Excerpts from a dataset
'''

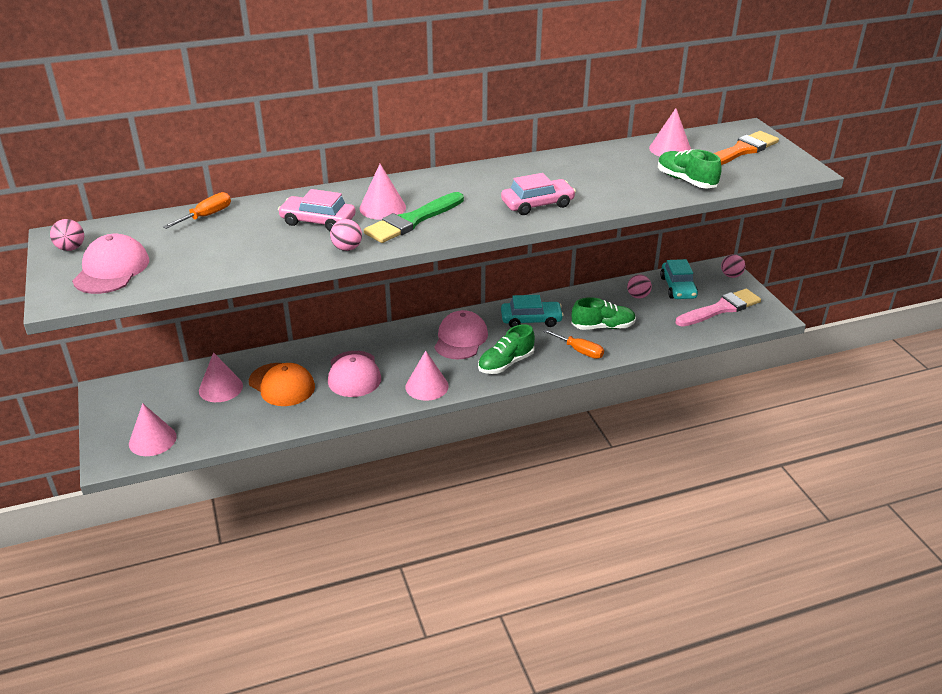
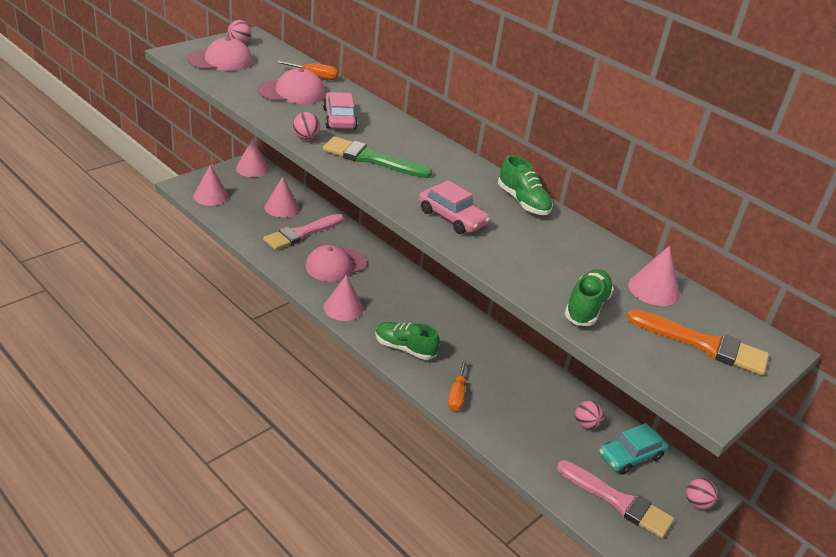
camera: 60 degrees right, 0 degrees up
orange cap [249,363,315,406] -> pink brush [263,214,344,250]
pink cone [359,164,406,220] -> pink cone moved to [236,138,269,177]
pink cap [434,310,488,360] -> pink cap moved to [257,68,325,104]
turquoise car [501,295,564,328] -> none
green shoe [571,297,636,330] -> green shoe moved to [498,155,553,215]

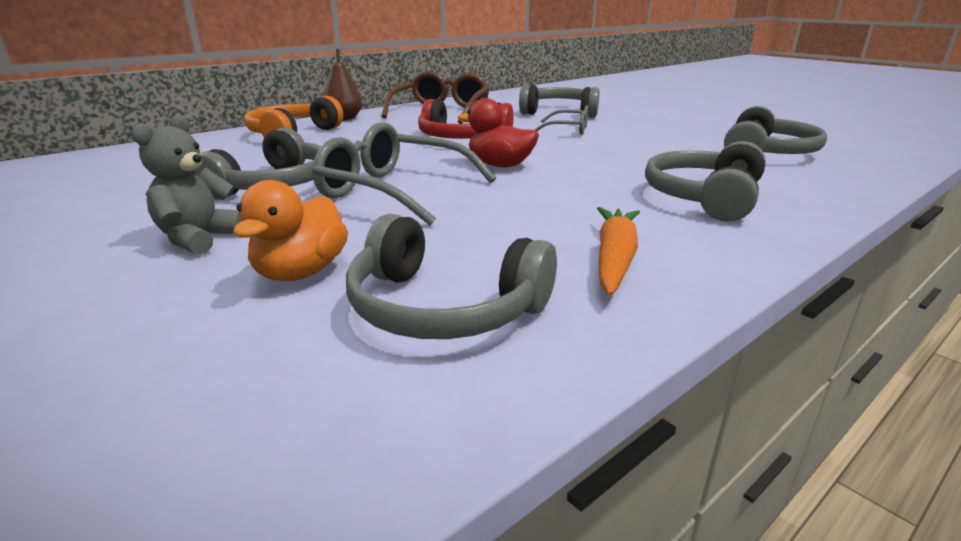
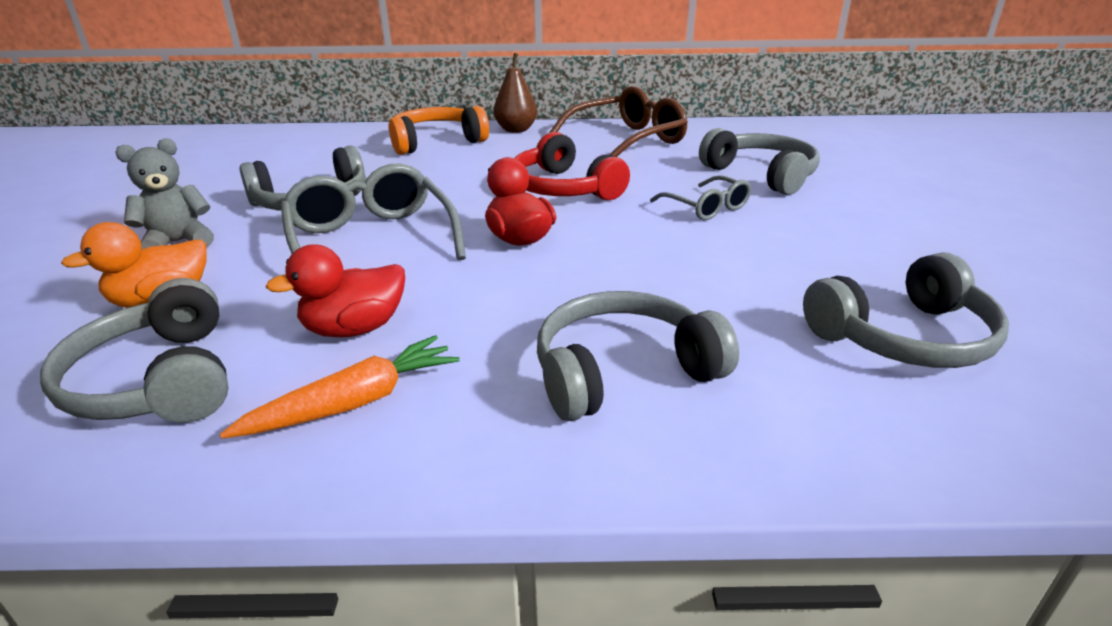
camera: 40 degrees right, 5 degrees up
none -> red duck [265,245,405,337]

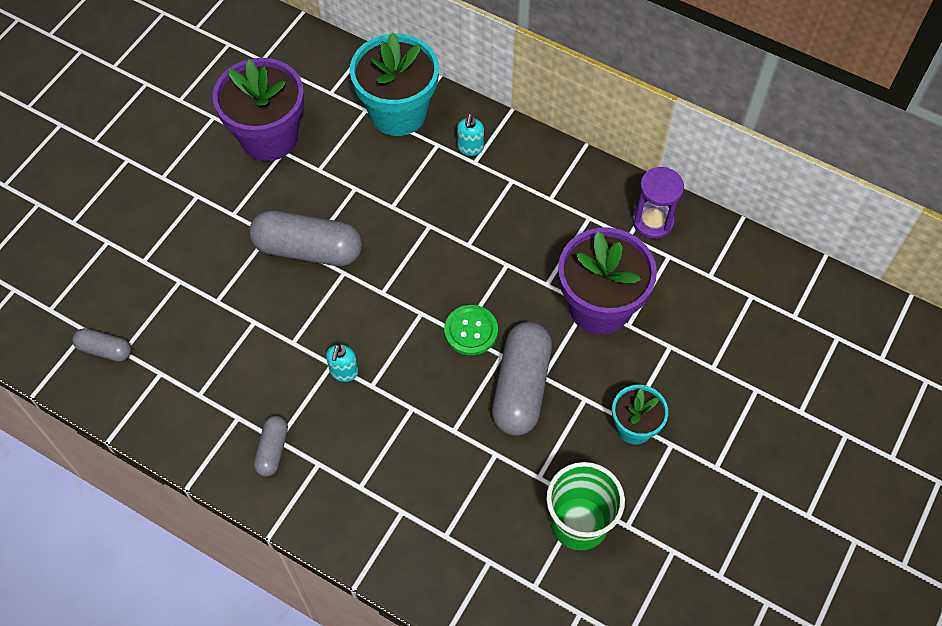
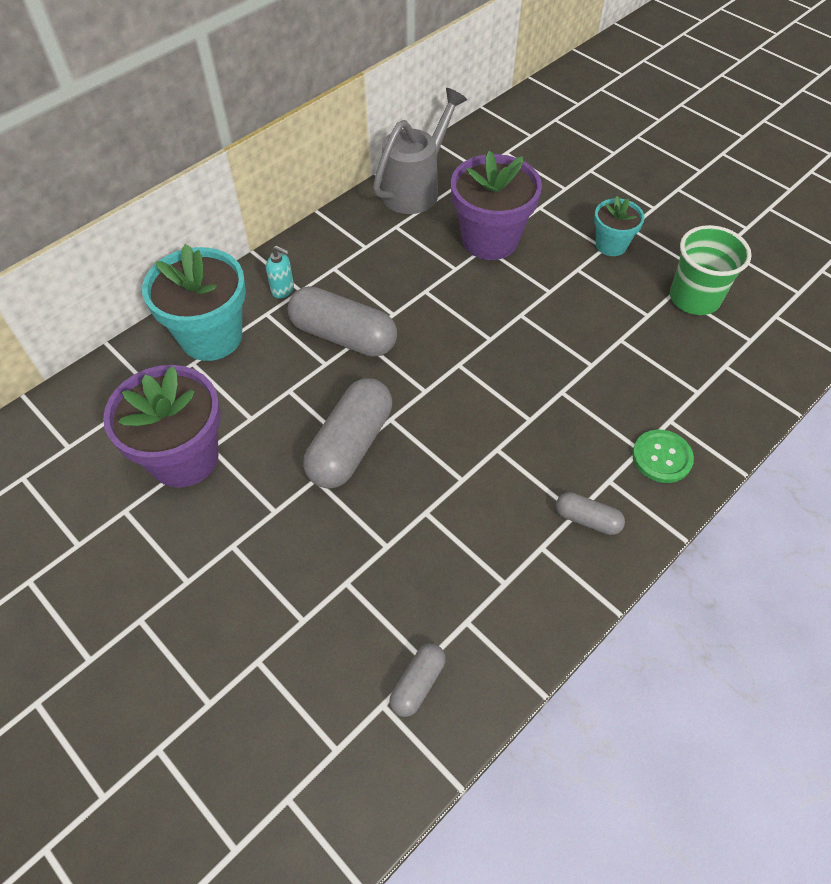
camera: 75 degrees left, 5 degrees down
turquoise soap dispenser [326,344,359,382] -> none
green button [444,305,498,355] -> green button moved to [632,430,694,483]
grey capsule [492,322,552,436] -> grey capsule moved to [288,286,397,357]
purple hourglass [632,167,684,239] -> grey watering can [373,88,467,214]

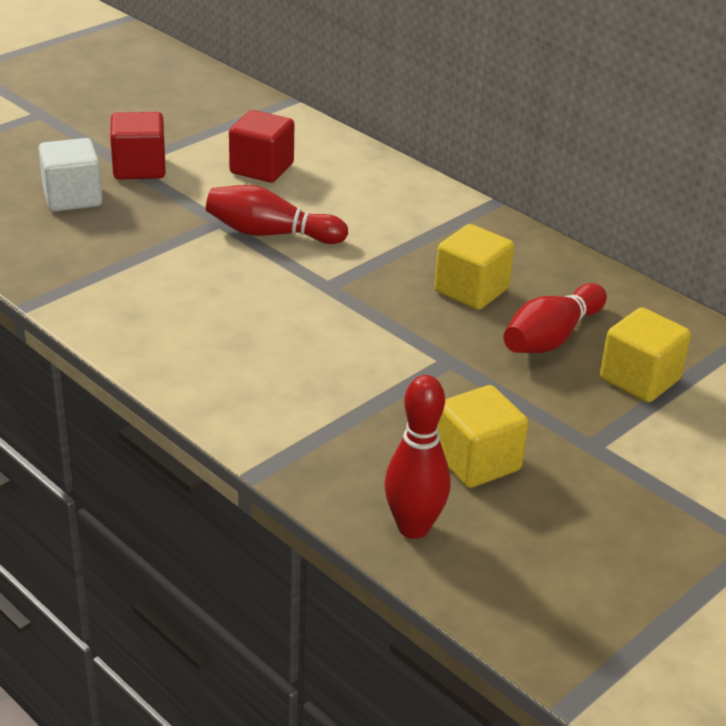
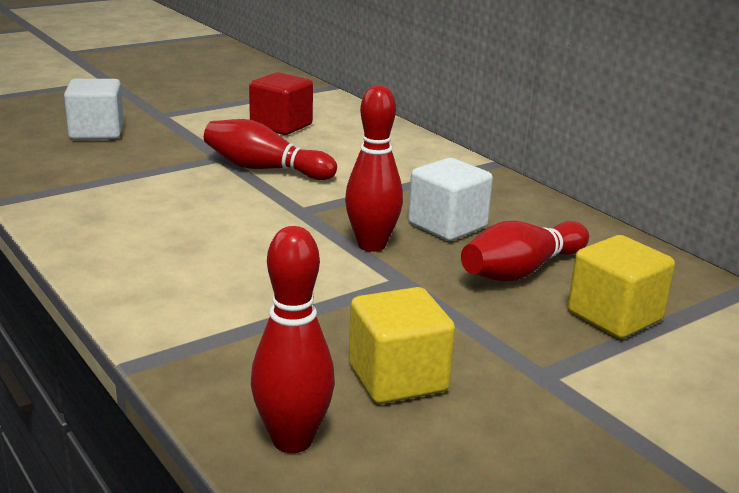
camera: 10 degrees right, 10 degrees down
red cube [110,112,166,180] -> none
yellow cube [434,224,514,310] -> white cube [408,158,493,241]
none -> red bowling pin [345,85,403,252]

'''

Work out the number of lines in the records containing the word "none". Write only that number.

5